=== PROVIDED MATERIAL ===

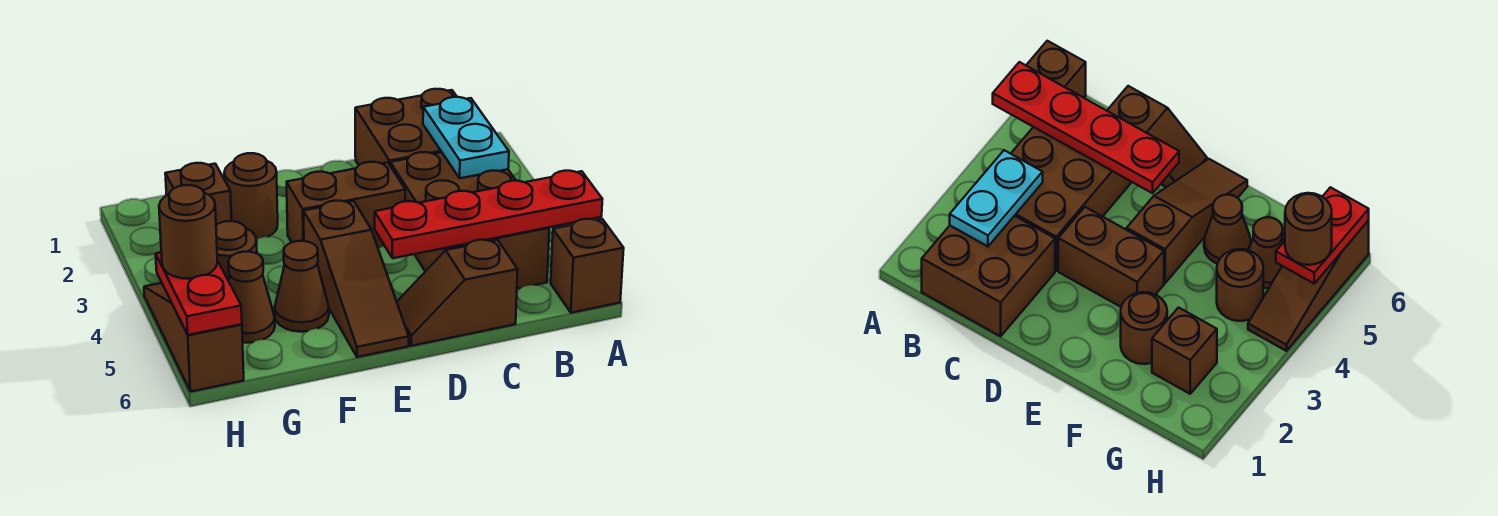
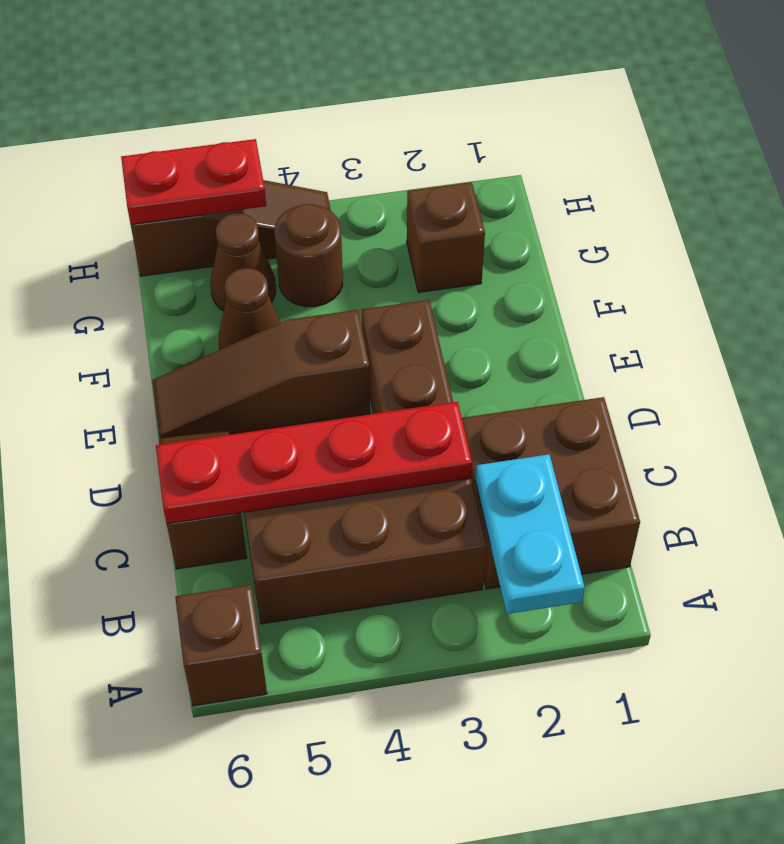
red plate A5:D5 level 2 -> red plate C3:C6 level 2
cyan plate B2:B3 level 2 -> cyan plate A2:B2 level 2
brown round brick F2 level 1 -> none
brown round brick H5 level 3 -> none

===

→ **WORK ITEM**
None of the pictures belong in the copy; transcribe the rest of the data exactly.

→ **FINISHED EXERCISE**
red plate A5:D5 level 2 -> red plate C3:C6 level 2
cyan plate B2:B3 level 2 -> cyan plate A2:B2 level 2
brown round brick F2 level 1 -> none
brown round brick H5 level 3 -> none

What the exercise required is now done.